| Modification records |

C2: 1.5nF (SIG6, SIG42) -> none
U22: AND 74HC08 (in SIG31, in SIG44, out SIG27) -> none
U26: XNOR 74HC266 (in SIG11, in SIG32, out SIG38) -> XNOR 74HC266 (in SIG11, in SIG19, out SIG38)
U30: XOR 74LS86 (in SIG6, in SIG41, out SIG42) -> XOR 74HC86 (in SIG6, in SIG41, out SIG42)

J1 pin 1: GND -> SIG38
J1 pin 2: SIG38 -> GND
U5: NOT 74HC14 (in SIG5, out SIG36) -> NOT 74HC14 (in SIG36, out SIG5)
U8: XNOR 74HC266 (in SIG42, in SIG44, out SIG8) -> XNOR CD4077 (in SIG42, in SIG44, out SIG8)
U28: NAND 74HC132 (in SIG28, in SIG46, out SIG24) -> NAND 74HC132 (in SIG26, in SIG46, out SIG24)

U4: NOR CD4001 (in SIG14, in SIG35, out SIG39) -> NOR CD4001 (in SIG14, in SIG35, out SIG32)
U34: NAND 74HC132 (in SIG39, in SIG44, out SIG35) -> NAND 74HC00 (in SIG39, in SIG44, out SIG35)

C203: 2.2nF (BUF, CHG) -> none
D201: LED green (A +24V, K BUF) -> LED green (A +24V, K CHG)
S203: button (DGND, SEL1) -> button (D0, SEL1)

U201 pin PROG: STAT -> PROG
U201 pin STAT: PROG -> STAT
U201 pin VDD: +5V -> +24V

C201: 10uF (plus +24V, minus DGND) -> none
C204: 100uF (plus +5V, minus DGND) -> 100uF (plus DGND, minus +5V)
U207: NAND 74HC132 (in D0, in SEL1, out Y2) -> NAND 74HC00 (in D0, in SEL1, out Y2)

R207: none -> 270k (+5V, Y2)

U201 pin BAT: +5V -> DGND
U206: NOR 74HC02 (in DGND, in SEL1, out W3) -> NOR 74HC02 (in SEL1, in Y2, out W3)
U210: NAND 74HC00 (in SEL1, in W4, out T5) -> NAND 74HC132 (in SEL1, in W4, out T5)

| Activity |
Every entry shown earlier is to be returned exactly, line for line.

| Solution to this problem |
C2: 1.5nF (SIG6, SIG42) -> none
U22: AND 74HC08 (in SIG31, in SIG44, out SIG27) -> none
U26: XNOR 74HC266 (in SIG11, in SIG32, out SIG38) -> XNOR 74HC266 (in SIG11, in SIG19, out SIG38)
U30: XOR 74LS86 (in SIG6, in SIG41, out SIG42) -> XOR 74HC86 (in SIG6, in SIG41, out SIG42)

J1 pin 1: GND -> SIG38
J1 pin 2: SIG38 -> GND
U5: NOT 74HC14 (in SIG5, out SIG36) -> NOT 74HC14 (in SIG36, out SIG5)
U8: XNOR 74HC266 (in SIG42, in SIG44, out SIG8) -> XNOR CD4077 (in SIG42, in SIG44, out SIG8)
U28: NAND 74HC132 (in SIG28, in SIG46, out SIG24) -> NAND 74HC132 (in SIG26, in SIG46, out SIG24)

U4: NOR CD4001 (in SIG14, in SIG35, out SIG39) -> NOR CD4001 (in SIG14, in SIG35, out SIG32)
U34: NAND 74HC132 (in SIG39, in SIG44, out SIG35) -> NAND 74HC00 (in SIG39, in SIG44, out SIG35)

C203: 2.2nF (BUF, CHG) -> none
D201: LED green (A +24V, K BUF) -> LED green (A +24V, K CHG)
S203: button (DGND, SEL1) -> button (D0, SEL1)

U201 pin PROG: STAT -> PROG
U201 pin STAT: PROG -> STAT
U201 pin VDD: +5V -> +24V

C201: 10uF (plus +24V, minus DGND) -> none
C204: 100uF (plus +5V, minus DGND) -> 100uF (plus DGND, minus +5V)
U207: NAND 74HC132 (in D0, in SEL1, out Y2) -> NAND 74HC00 (in D0, in SEL1, out Y2)

R207: none -> 270k (+5V, Y2)

U201 pin BAT: +5V -> DGND
U206: NOR 74HC02 (in DGND, in SEL1, out W3) -> NOR 74HC02 (in SEL1, in Y2, out W3)
U210: NAND 74HC00 (in SEL1, in W4, out T5) -> NAND 74HC132 (in SEL1, in W4, out T5)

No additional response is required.